Input data
↓
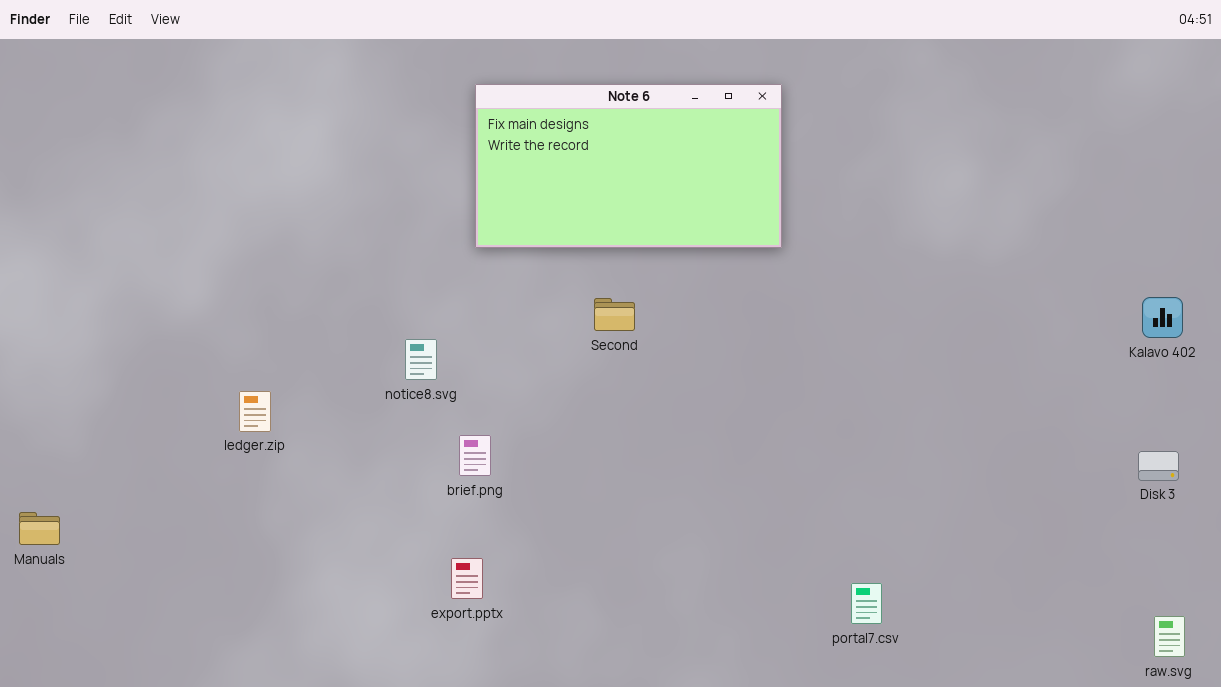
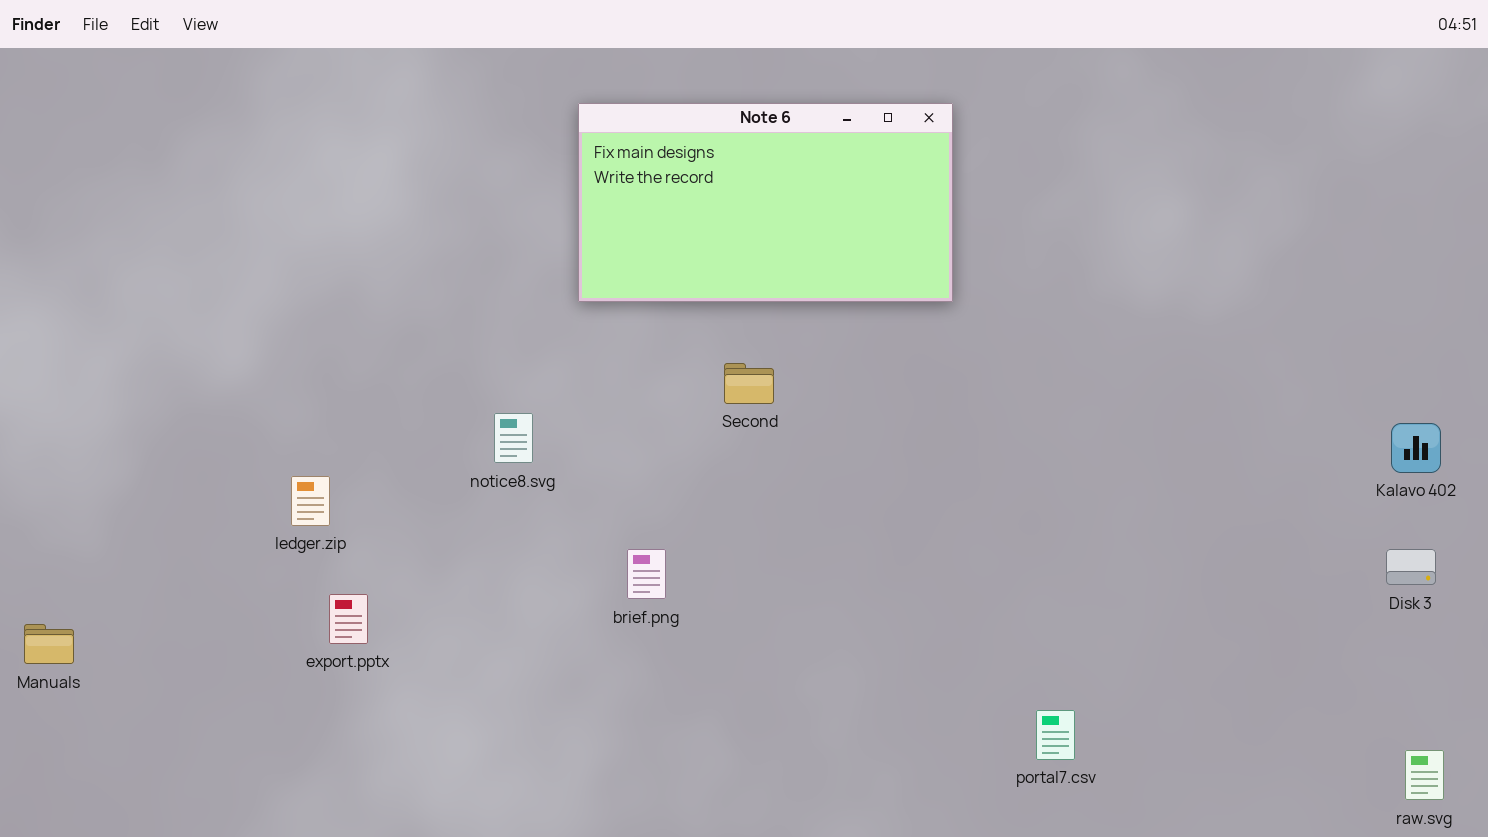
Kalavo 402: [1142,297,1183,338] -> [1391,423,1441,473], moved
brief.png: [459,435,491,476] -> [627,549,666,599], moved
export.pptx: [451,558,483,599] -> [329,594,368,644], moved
↑
↓
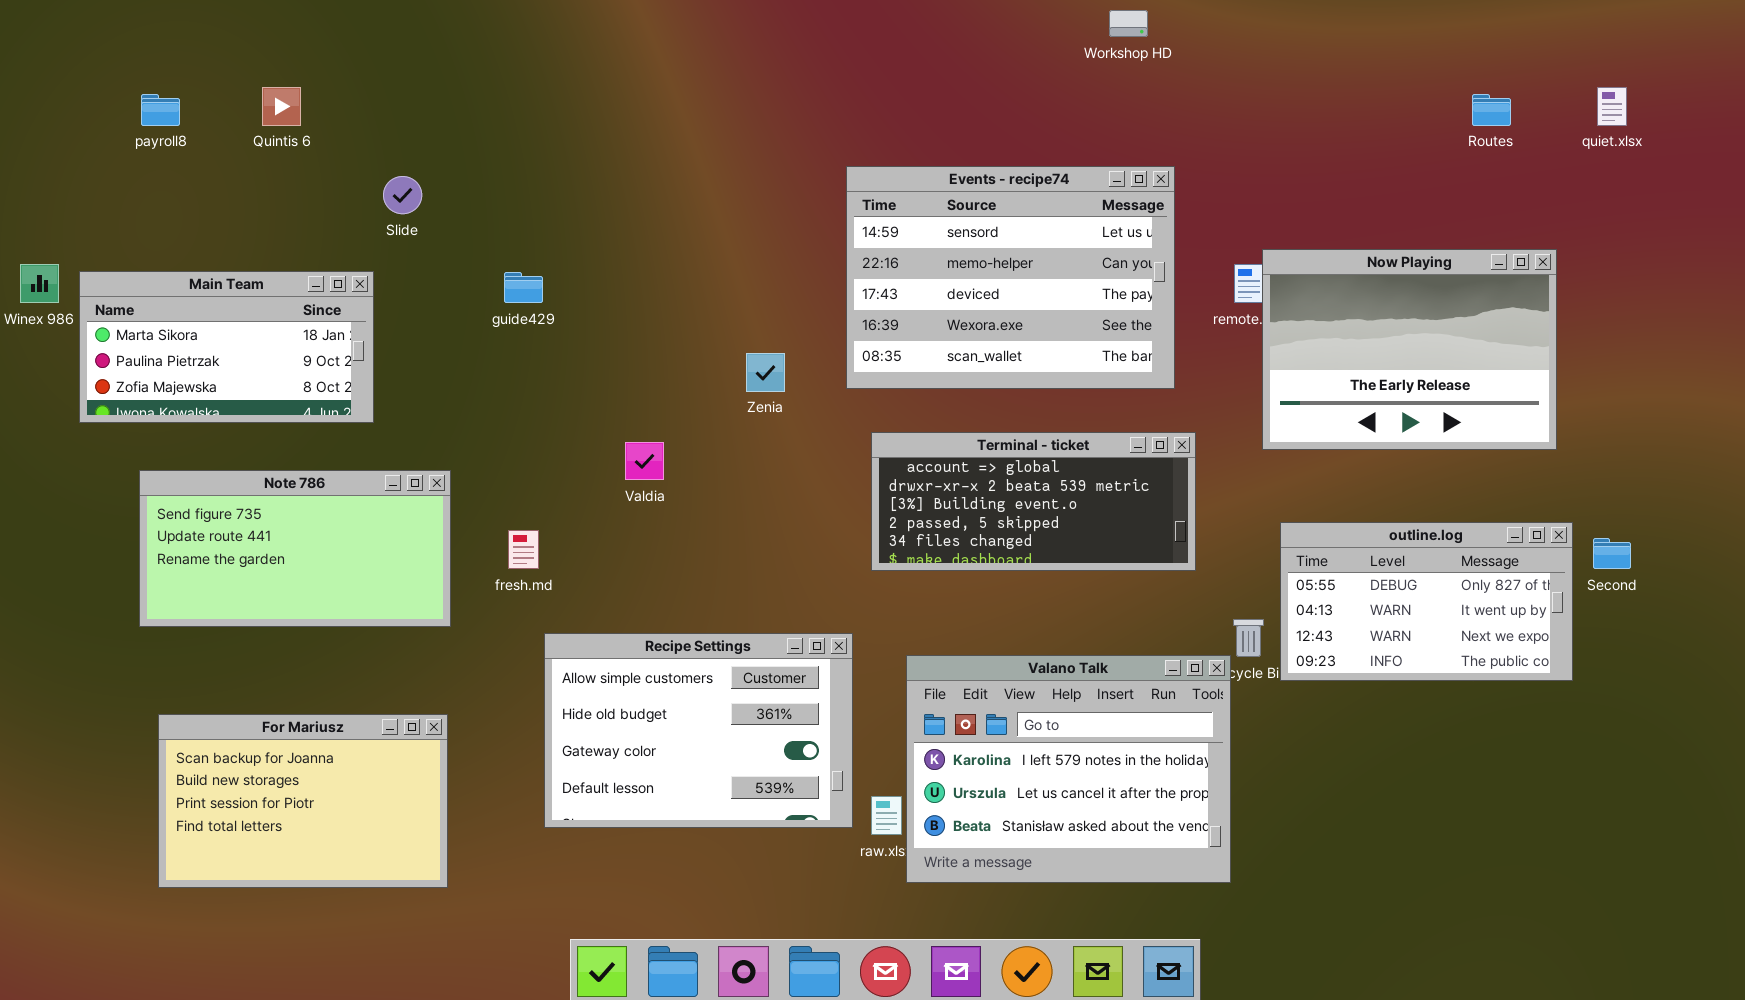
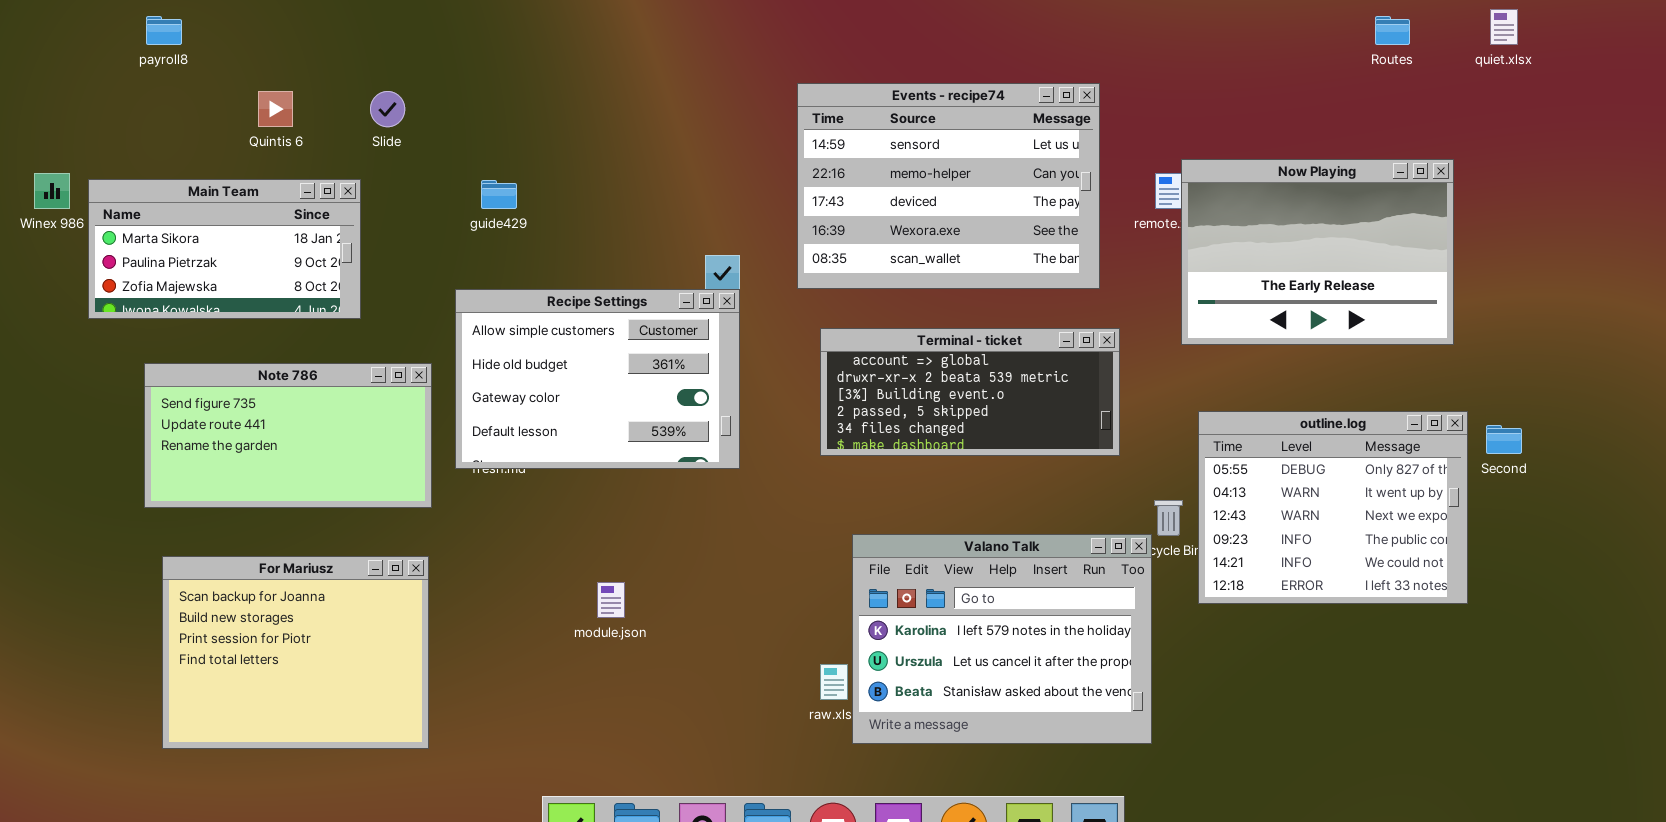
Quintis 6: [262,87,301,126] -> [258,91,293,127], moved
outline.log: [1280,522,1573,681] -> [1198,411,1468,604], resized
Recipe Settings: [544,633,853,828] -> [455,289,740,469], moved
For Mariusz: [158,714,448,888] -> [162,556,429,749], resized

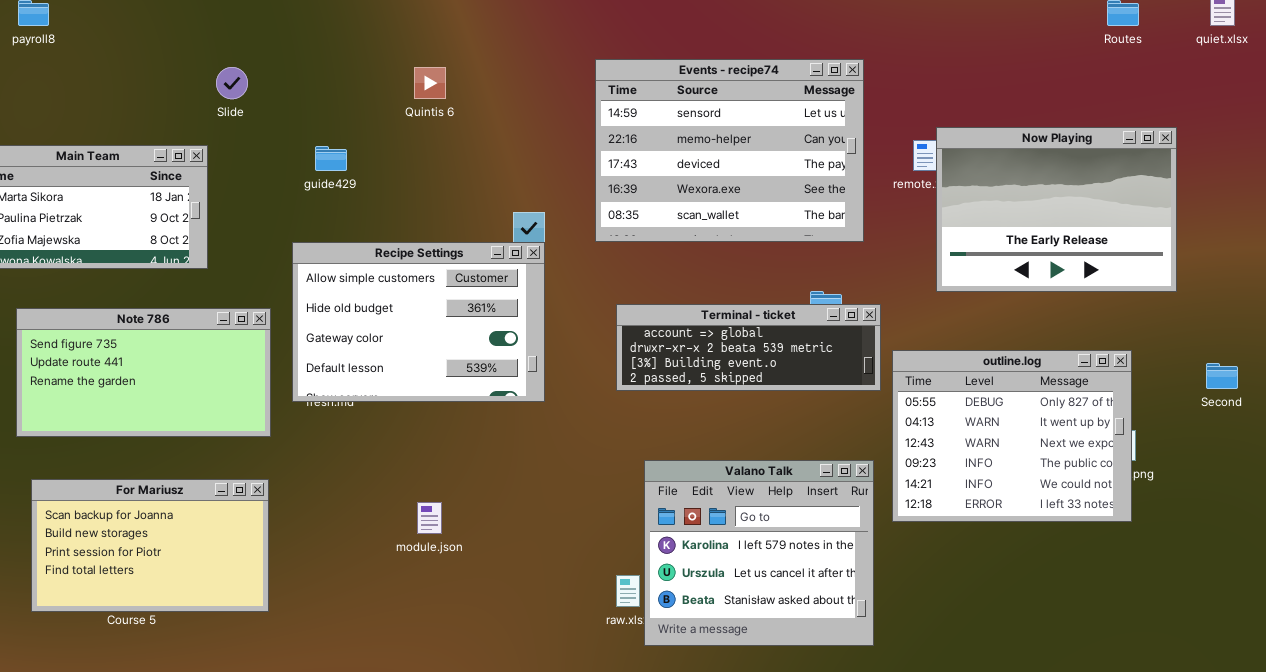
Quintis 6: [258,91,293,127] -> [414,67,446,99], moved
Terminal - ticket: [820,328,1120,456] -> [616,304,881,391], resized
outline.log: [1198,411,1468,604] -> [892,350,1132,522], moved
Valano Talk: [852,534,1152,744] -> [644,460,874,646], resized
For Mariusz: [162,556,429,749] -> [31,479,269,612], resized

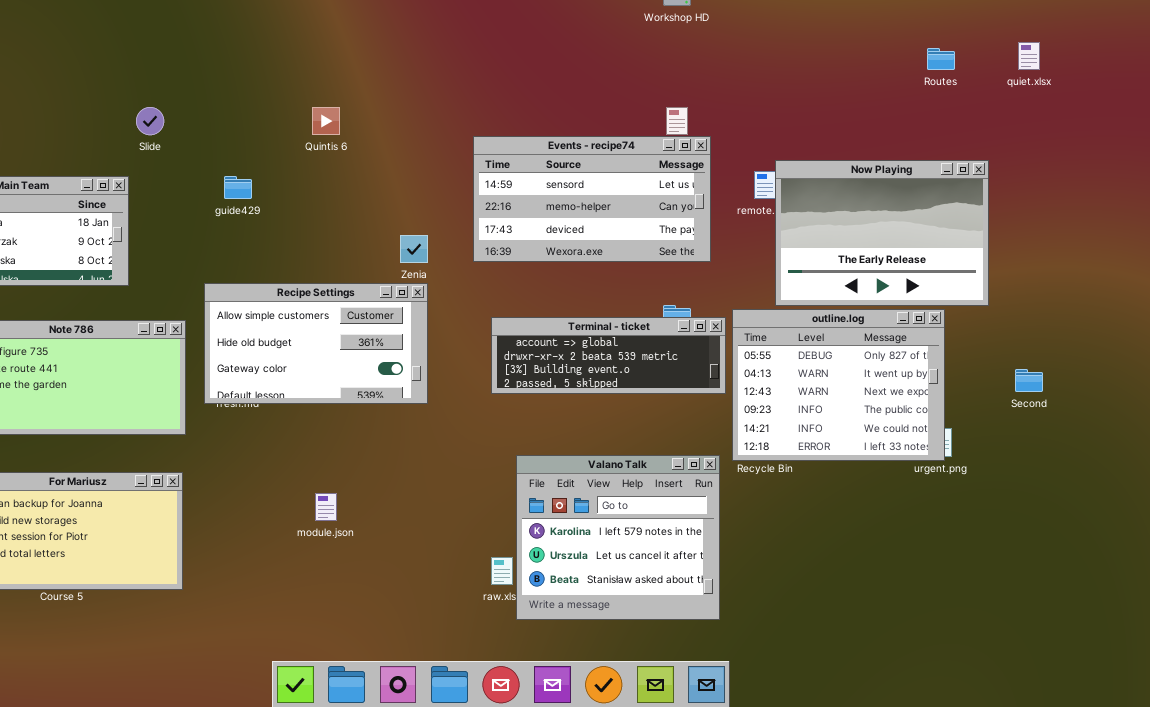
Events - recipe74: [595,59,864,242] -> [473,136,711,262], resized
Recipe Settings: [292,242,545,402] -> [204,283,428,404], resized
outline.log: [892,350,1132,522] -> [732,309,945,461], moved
↑
Exercise directions
Filter the listing above by the word "Settings"; copy each line that passes.

Answer to the exercise
Recipe Settings: [544,633,853,828] -> [455,289,740,469], moved
Recipe Settings: [292,242,545,402] -> [204,283,428,404], resized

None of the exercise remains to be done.